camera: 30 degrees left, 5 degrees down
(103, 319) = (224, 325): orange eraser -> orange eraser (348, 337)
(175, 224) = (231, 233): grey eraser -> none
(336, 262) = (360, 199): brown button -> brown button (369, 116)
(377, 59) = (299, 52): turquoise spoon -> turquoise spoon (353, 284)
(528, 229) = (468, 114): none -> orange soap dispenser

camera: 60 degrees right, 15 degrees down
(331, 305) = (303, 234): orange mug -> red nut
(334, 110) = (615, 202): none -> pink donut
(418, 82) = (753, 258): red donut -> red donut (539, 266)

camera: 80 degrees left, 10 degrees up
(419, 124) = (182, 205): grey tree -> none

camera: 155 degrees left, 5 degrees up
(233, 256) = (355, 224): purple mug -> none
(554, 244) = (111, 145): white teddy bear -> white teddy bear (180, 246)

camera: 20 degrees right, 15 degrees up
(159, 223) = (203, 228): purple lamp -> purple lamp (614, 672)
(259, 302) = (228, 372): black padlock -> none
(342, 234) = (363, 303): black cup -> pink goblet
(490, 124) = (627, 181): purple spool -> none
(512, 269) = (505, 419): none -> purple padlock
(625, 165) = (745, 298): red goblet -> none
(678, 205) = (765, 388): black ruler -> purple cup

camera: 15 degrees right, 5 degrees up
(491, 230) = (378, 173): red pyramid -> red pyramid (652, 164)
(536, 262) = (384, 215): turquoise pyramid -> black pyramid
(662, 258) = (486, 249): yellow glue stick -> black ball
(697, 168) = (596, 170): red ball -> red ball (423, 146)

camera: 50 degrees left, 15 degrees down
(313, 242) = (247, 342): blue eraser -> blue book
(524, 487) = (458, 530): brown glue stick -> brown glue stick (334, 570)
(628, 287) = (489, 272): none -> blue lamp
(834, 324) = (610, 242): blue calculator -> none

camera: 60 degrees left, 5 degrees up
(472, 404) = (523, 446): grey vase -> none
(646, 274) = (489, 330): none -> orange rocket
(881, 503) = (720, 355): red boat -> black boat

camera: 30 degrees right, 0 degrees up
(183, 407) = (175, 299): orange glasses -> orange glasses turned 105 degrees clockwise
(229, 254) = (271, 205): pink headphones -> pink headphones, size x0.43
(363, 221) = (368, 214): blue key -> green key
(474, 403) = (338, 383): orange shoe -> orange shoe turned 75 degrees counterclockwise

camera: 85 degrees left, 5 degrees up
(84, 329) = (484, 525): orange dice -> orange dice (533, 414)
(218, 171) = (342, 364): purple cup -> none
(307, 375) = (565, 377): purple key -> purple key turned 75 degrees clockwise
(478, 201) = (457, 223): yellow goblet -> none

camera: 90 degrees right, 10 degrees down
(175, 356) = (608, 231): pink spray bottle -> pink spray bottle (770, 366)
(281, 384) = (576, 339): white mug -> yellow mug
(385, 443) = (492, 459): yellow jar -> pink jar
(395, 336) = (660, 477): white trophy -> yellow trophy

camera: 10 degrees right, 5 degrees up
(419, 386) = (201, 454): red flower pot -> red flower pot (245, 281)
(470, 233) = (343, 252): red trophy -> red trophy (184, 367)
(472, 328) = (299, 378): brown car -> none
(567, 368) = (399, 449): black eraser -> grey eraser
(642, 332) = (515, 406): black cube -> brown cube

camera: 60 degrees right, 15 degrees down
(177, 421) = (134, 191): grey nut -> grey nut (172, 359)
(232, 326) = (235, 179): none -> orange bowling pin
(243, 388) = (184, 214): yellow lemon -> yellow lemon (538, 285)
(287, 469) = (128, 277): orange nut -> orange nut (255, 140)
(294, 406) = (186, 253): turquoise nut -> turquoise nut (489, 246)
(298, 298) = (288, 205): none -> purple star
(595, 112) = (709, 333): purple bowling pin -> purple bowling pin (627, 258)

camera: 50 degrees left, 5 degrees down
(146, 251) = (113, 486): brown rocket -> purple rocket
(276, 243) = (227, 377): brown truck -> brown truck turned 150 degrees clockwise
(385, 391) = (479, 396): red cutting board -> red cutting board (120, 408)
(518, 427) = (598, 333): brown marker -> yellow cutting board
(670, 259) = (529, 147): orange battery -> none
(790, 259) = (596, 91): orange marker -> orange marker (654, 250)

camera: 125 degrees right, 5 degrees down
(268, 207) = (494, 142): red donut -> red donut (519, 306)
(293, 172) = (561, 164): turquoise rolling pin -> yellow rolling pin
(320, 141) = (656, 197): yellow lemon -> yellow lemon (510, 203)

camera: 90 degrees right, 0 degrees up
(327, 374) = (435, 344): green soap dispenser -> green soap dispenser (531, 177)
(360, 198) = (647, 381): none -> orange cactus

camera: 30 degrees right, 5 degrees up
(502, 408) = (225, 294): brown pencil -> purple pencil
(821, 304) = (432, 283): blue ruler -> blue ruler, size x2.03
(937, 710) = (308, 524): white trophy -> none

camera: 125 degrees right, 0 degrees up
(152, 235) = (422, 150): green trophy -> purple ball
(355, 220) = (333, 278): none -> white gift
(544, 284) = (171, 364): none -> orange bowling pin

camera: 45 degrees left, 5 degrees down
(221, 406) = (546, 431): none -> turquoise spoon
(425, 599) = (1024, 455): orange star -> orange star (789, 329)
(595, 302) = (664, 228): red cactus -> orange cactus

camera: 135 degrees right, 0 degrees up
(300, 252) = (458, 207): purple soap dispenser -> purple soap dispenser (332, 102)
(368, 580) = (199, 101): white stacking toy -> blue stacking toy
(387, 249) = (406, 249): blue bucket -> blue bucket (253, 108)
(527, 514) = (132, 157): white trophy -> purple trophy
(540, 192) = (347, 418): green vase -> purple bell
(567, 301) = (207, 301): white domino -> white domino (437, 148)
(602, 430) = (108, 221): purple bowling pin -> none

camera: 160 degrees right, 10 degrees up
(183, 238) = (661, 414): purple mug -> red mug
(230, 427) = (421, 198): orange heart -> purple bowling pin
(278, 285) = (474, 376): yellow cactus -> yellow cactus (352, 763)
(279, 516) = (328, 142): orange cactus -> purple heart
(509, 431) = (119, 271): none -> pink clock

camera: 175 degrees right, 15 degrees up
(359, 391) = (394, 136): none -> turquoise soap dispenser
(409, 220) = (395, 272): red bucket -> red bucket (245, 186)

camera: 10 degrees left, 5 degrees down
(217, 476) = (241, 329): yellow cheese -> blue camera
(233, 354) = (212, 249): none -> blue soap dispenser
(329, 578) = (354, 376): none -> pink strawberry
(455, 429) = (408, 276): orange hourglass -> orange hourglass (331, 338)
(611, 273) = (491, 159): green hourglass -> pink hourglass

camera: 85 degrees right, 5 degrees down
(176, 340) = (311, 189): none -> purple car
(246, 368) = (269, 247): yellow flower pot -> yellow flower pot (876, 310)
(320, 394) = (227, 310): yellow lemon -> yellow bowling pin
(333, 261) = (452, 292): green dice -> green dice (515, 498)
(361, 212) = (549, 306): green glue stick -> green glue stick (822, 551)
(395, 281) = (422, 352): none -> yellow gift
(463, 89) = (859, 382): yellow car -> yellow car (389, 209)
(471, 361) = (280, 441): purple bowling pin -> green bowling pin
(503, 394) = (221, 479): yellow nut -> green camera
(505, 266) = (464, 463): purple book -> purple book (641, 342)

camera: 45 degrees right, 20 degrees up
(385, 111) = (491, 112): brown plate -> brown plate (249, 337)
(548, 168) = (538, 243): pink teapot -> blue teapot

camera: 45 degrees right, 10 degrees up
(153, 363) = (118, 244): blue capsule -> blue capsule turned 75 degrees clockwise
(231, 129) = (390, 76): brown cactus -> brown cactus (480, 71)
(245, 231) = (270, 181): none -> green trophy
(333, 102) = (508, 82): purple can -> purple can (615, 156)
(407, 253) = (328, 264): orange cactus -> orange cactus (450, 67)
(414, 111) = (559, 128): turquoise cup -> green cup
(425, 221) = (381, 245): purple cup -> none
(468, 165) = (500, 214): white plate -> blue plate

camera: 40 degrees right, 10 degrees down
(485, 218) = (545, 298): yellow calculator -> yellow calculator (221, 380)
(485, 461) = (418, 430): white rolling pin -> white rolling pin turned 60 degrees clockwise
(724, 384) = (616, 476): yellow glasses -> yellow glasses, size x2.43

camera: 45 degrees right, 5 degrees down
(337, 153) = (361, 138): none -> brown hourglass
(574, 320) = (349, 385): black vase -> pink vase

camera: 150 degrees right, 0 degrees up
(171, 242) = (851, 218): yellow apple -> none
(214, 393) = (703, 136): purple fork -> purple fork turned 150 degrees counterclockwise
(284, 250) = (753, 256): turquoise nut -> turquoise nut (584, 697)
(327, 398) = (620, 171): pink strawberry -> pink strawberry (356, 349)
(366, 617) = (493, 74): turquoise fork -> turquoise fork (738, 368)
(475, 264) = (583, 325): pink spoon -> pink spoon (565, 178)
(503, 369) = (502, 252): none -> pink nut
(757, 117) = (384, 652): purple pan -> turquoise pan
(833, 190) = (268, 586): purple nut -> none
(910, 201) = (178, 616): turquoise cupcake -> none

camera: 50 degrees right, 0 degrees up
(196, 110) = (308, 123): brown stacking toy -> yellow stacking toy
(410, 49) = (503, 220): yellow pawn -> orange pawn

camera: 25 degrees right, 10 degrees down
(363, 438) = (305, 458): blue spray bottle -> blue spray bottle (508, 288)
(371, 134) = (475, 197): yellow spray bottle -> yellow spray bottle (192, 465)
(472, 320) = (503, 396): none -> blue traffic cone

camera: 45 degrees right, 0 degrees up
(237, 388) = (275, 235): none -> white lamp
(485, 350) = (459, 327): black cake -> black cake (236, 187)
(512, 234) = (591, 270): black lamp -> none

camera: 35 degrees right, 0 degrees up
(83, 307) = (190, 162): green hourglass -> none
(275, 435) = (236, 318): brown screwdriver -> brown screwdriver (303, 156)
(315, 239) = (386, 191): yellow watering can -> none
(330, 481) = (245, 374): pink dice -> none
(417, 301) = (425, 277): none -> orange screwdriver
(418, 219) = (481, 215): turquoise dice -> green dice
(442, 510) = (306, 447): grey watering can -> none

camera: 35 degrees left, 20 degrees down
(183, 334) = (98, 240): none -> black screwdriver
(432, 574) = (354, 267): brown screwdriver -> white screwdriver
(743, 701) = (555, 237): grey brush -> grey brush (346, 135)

+--

__Required action__:
Exactly as they appear, please write out the lines from the opening of the listing above down to the line containing "(418, 82) = (753, 258): red", with both end lines included.

__Task answer__:
camera: 30 degrees left, 5 degrees down
(103, 319) = (224, 325): orange eraser -> orange eraser (348, 337)
(175, 224) = (231, 233): grey eraser -> none
(336, 262) = (360, 199): brown button -> brown button (369, 116)
(377, 59) = (299, 52): turquoise spoon -> turquoise spoon (353, 284)
(528, 229) = (468, 114): none -> orange soap dispenser

camera: 60 degrees right, 15 degrees down
(331, 305) = (303, 234): orange mug -> red nut
(334, 110) = (615, 202): none -> pink donut
(418, 82) = (753, 258): red donut -> red donut (539, 266)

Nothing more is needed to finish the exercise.